Every line below that includes the word "brick" needs to be copied.

[Opening Stored data section]

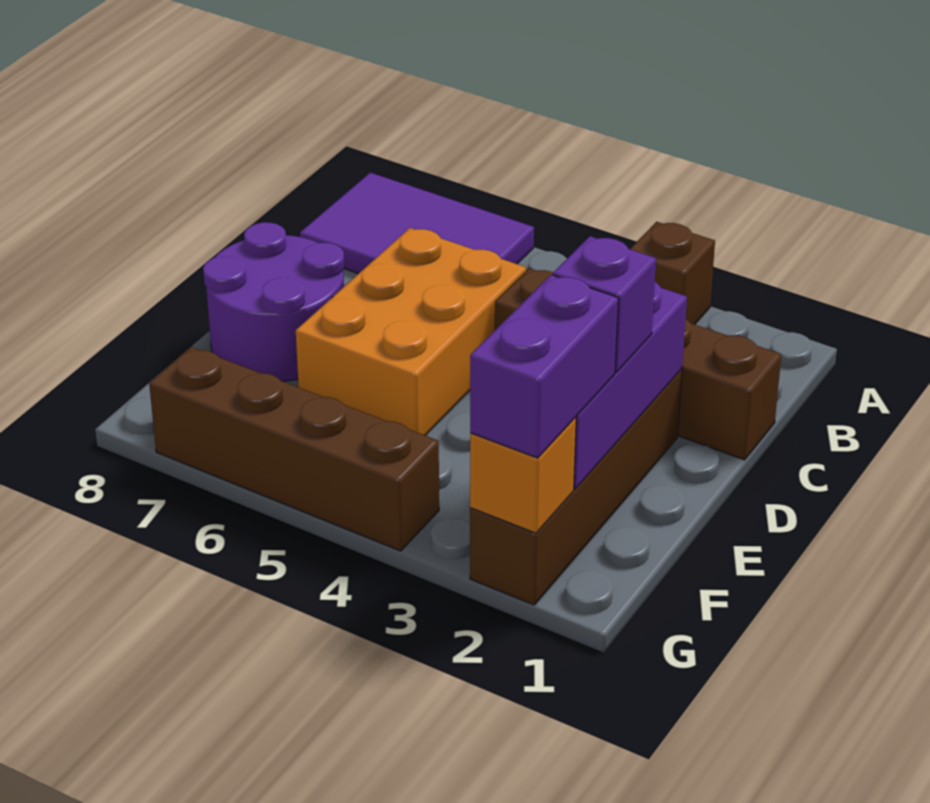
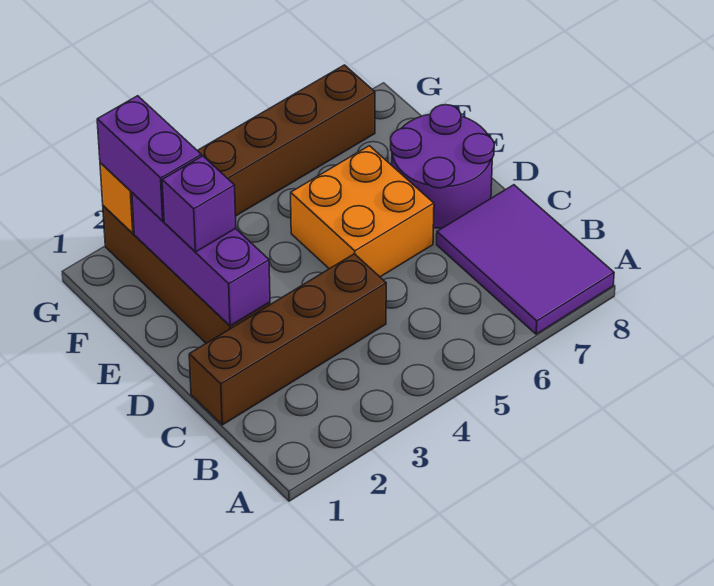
brown brick A3 level 1 -> none
purple tile A6:B8 level 1 -> purple tile A7:C8 level 1
orange brick C5:E6 level 1 -> orange brick D5:E6 level 1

[Closing Stored data section]

▶ [Task solution]
brown brick A3 level 1 -> none
orange brick C5:E6 level 1 -> orange brick D5:E6 level 1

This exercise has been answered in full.